The exercise:
Give back exactly the lines from the "Show me stroma." line to the final line of the records, and only those, minus any pictures.

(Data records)
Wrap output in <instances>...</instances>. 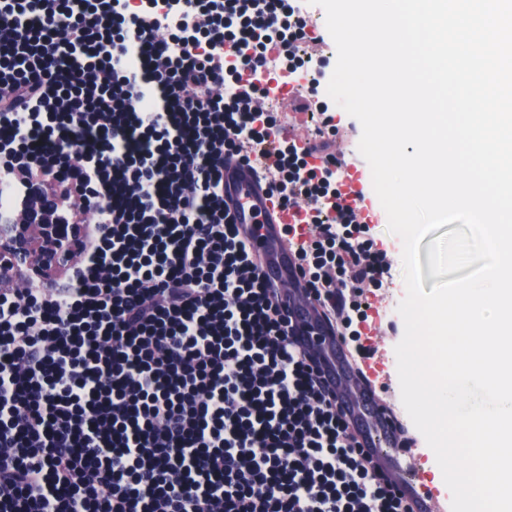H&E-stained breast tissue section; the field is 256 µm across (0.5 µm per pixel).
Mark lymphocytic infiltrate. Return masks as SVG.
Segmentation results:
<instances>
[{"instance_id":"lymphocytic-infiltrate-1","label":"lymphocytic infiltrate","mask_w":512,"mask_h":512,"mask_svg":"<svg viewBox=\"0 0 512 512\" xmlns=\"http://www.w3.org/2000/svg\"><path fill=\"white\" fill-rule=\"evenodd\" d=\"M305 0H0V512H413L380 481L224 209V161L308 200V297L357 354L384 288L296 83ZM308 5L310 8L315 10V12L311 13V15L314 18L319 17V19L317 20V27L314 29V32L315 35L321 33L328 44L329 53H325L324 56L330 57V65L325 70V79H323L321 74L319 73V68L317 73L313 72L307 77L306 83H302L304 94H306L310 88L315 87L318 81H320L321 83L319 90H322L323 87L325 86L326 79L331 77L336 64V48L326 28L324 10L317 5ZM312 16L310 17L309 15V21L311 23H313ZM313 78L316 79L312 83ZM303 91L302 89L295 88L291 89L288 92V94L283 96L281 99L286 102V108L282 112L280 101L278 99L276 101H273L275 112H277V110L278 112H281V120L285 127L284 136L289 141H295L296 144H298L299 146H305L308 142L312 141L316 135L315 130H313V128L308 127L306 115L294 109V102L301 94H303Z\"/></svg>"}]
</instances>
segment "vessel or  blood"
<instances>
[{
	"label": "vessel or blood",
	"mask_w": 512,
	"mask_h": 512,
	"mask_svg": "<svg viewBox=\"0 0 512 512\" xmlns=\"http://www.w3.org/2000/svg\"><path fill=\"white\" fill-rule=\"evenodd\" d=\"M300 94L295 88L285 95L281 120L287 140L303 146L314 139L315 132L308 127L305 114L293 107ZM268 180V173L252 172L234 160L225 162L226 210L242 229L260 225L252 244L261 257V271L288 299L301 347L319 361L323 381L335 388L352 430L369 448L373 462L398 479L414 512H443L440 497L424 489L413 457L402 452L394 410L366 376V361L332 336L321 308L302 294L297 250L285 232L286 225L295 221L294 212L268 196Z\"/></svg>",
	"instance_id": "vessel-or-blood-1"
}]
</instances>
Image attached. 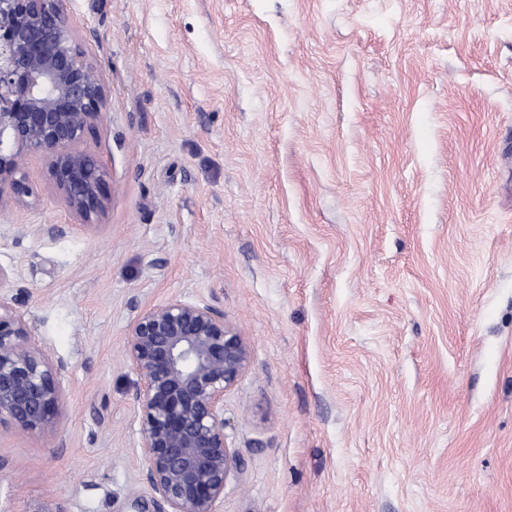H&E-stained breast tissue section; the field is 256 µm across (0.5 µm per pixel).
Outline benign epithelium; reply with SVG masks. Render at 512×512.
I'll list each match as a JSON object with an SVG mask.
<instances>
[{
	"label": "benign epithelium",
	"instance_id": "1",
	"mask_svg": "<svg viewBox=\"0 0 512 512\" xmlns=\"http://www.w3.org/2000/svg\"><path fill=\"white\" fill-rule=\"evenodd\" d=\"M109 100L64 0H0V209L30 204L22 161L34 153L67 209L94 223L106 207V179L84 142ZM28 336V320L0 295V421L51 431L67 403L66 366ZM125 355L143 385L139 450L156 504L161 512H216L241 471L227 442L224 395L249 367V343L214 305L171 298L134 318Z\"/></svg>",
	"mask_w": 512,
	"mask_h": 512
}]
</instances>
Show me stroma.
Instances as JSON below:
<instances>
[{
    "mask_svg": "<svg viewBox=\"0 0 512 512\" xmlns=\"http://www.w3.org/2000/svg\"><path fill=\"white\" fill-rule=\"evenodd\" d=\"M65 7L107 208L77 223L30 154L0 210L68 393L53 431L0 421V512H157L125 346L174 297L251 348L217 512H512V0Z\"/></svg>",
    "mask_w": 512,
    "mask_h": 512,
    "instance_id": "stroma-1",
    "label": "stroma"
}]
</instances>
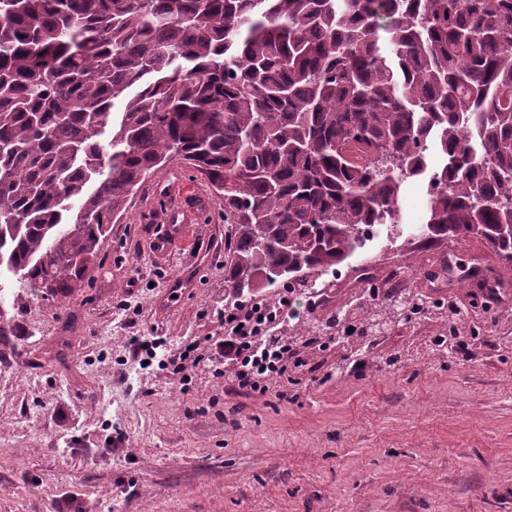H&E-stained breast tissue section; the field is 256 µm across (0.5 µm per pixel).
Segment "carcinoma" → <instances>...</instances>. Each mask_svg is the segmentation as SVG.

Written reply:
Show me stroma.
Instances as JSON below:
<instances>
[{
    "mask_svg": "<svg viewBox=\"0 0 512 512\" xmlns=\"http://www.w3.org/2000/svg\"><path fill=\"white\" fill-rule=\"evenodd\" d=\"M65 7L107 208L77 223L30 154L0 210L68 393L53 431L0 421V512H157L125 346L174 297L251 348L217 512H512V0Z\"/></svg>",
    "mask_w": 512,
    "mask_h": 512,
    "instance_id": "stroma-1",
    "label": "stroma"
}]
</instances>
H&E-stained breast tissue section; the field is 256 µm across (0.5 µm per pixel).
Segment "carcinoma" → <instances>...</instances>. Each mask_svg is the segmentation as SVG.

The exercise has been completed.